Exercise brief ->
What is the number of lines below that contain the word "SONAR"? Respond with that number alone.

Before-and-after change records
------------------------------------------------------------------------
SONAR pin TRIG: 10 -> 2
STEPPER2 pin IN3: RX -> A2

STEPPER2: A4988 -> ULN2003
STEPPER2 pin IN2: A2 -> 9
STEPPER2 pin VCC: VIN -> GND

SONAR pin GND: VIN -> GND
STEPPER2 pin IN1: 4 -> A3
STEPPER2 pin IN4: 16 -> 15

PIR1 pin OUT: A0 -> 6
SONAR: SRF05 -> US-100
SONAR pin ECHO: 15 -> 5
------------------------------------------------------------------------
Expected answer ->
4